• [TO DO] The copy you give must match the listing below exactly and contain no pictures.

• [INFORMATION SUPPLIED]
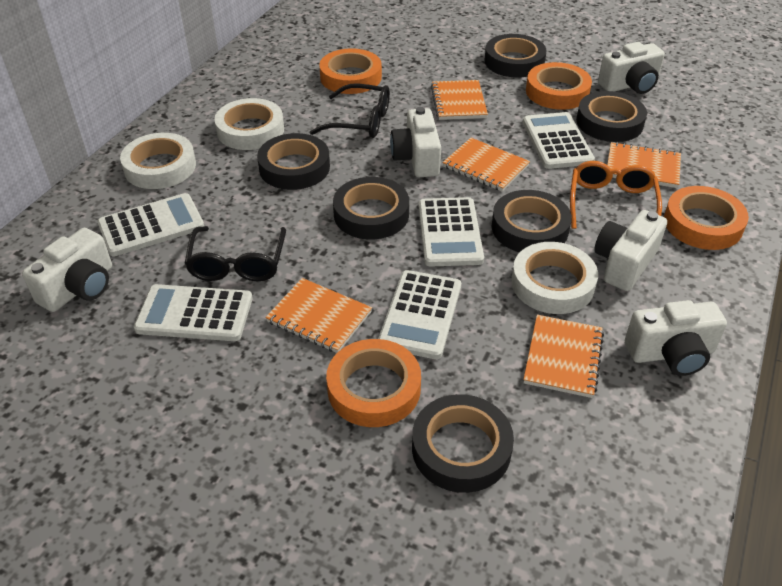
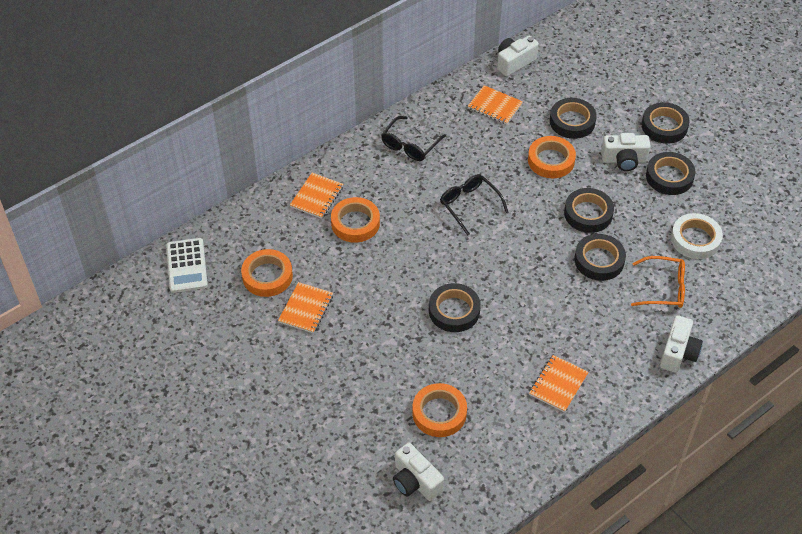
orange notebook: 5 -> 4
white calculator: 5 -> 1
white camera: 5 -> 4
white tape: 3 -> 1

• [EXERCISE RESPONSE]
orange notebook: 5 -> 4
white calculator: 5 -> 1
white camera: 5 -> 4
white tape: 3 -> 1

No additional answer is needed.